# What is expected
Each line in the records below, from the one that contains "nothing => BrownCarton (468, 293)" to the one that contains "nothing => BlackDomino (570, 601)", should be reproduced exactly, the first and last included.

-- -- --

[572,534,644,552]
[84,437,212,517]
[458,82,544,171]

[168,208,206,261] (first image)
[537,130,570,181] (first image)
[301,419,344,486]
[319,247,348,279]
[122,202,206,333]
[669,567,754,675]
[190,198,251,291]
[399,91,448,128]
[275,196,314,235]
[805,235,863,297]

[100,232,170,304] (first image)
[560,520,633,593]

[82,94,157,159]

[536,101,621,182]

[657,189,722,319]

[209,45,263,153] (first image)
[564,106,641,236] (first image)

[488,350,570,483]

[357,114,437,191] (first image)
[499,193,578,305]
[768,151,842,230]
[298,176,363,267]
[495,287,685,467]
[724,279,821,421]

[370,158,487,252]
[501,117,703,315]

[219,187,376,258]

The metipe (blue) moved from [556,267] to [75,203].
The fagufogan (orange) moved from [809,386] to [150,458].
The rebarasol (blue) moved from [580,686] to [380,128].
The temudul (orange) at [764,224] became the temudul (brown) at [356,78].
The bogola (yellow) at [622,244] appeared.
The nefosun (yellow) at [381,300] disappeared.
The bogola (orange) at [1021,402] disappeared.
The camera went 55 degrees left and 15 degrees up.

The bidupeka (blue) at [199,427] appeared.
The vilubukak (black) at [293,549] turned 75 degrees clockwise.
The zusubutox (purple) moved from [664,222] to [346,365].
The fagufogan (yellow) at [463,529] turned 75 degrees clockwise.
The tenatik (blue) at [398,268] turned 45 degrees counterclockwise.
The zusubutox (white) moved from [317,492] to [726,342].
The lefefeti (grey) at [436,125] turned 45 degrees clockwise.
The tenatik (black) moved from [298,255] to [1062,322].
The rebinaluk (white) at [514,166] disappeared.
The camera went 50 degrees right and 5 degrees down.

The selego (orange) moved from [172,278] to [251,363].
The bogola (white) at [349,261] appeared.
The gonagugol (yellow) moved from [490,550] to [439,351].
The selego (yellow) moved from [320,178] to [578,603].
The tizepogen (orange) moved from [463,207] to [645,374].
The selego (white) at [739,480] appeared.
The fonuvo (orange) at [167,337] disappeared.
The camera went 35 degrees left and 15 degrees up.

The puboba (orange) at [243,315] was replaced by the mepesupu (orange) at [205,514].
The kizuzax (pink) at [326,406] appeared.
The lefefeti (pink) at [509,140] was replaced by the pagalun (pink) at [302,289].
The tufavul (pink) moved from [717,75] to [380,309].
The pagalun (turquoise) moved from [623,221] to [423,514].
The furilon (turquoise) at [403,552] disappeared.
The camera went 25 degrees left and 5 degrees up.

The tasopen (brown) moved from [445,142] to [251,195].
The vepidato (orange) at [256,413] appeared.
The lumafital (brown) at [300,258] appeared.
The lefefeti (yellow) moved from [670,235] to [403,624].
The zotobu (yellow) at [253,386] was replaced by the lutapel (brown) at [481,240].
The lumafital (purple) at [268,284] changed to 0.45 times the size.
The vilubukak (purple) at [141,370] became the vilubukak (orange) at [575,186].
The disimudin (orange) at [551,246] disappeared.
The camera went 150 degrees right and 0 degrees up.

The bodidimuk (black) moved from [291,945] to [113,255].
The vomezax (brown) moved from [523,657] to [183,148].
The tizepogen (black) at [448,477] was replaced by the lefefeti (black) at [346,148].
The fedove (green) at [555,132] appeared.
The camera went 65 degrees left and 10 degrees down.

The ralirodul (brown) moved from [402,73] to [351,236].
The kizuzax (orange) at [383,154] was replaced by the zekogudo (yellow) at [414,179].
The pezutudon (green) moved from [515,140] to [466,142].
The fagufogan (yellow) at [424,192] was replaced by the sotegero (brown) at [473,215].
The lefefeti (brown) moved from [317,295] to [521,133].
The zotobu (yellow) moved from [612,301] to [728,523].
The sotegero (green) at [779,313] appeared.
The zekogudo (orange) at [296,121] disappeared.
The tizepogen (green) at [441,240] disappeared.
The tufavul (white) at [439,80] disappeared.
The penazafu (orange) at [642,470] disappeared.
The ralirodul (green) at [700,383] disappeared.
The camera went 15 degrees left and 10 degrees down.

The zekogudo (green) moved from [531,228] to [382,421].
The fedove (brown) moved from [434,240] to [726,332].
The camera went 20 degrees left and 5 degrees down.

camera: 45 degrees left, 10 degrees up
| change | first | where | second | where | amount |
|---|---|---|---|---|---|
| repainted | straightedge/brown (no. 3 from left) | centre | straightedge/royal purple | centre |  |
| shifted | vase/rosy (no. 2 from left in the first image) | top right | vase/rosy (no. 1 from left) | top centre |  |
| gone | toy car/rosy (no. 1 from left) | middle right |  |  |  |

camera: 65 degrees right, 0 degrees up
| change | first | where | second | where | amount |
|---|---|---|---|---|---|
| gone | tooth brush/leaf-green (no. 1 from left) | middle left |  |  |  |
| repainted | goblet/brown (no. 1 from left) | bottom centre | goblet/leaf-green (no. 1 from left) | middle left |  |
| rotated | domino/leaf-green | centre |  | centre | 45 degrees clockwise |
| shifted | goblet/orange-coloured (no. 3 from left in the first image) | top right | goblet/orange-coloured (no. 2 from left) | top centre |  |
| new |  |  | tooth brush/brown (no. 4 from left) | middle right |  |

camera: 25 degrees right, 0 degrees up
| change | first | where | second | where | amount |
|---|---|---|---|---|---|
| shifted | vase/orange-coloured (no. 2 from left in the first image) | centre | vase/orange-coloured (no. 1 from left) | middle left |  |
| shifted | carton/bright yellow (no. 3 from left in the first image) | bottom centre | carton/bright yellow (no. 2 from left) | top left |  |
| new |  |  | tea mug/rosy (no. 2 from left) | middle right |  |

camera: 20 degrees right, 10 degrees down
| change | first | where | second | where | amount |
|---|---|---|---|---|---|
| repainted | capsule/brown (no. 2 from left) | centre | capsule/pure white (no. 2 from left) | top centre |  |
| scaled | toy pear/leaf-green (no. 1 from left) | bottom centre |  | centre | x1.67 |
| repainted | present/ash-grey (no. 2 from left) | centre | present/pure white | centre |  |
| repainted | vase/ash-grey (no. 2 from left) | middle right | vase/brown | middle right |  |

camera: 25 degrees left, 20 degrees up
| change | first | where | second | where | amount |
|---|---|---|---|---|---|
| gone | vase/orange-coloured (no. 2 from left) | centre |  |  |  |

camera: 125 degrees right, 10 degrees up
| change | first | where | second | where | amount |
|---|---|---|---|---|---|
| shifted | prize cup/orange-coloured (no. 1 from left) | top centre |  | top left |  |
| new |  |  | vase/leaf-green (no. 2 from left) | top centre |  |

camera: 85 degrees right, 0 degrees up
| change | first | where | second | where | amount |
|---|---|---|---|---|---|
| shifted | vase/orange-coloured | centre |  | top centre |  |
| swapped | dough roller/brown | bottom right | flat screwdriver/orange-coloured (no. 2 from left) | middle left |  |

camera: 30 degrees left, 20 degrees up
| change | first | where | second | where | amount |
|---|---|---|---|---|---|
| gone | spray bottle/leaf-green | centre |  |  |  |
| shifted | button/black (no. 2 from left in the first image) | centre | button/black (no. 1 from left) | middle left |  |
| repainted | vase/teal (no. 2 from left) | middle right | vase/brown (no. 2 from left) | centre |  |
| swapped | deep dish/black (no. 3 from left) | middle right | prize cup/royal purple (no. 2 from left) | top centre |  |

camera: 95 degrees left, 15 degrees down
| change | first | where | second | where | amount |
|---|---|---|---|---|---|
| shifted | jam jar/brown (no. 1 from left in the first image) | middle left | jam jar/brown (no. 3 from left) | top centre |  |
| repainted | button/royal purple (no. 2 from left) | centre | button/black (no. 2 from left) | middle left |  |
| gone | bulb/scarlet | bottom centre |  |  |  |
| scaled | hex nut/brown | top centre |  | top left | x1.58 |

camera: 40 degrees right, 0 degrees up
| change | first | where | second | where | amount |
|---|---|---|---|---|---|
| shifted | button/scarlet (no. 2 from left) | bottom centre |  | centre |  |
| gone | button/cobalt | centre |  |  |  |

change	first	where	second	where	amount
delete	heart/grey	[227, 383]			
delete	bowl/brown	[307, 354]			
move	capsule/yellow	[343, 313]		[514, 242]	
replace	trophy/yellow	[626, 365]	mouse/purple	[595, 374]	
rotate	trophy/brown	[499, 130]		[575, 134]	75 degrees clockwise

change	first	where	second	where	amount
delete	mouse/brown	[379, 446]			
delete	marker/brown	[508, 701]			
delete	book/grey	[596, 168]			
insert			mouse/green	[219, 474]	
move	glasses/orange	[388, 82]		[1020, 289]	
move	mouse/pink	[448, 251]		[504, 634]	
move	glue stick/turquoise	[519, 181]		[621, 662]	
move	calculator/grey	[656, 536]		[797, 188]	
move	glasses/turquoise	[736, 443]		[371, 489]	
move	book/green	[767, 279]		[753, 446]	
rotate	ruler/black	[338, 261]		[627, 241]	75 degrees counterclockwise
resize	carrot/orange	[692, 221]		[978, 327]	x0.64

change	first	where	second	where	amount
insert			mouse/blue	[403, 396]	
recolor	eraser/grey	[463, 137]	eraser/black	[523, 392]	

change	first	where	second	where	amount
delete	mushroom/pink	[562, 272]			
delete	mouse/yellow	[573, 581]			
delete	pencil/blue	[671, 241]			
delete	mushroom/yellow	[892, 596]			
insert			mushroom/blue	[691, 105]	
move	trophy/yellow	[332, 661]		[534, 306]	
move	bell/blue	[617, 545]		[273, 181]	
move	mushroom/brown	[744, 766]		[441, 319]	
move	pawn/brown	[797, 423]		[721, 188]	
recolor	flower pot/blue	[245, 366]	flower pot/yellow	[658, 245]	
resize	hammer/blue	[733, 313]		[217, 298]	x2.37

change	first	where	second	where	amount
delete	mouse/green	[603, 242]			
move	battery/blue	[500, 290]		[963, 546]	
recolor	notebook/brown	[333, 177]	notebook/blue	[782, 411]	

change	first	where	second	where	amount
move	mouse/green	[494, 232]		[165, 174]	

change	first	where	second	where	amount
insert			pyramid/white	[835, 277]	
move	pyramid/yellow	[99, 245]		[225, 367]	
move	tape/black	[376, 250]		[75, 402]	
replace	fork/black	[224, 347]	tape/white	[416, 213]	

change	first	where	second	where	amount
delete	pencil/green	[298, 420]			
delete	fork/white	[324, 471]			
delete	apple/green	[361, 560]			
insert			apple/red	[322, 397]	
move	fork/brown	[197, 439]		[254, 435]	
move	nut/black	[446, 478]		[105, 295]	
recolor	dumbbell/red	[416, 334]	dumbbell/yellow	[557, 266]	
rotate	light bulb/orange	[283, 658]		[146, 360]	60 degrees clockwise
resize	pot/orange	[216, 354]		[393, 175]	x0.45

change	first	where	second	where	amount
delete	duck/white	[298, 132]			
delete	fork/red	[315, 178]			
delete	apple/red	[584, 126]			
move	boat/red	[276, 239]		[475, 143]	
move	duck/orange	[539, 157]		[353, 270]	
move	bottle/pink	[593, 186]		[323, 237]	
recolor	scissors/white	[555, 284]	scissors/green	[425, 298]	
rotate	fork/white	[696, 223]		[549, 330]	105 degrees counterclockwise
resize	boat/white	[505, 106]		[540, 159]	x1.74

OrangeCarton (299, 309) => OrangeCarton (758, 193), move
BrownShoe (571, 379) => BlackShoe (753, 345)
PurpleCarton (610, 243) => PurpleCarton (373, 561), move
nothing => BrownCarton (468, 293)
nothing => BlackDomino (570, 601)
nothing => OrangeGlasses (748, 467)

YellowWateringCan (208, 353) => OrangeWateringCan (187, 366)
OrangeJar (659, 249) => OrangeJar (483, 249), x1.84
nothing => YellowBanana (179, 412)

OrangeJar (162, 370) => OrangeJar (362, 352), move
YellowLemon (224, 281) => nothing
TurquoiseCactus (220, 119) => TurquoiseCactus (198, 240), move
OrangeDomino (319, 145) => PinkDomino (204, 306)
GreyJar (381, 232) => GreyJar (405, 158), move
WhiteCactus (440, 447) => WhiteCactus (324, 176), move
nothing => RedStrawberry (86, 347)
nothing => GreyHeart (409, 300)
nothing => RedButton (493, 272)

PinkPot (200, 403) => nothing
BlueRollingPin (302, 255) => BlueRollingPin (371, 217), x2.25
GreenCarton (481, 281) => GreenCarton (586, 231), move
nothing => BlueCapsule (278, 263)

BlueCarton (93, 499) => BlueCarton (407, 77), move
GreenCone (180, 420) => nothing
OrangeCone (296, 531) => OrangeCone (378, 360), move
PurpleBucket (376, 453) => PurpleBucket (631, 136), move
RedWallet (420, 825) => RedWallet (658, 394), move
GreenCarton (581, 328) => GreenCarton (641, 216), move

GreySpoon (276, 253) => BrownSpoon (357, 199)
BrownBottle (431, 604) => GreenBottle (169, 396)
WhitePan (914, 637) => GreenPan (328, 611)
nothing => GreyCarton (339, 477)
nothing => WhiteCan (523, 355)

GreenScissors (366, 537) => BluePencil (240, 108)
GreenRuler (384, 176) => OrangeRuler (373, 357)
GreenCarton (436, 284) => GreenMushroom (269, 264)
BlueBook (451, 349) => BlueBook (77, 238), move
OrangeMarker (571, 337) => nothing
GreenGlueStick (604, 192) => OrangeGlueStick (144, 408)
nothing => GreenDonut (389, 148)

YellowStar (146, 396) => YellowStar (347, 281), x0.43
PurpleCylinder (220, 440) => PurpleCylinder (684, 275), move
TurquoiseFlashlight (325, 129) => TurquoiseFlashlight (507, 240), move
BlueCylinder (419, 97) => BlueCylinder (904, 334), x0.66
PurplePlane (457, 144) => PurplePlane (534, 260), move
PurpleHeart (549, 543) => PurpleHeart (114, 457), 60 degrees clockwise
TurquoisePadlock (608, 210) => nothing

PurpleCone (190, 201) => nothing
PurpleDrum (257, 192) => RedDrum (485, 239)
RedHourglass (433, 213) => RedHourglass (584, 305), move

-- -- --

# Solved exercise
nothing => BrownCarton (468, 293)
nothing => BlackDomino (570, 601)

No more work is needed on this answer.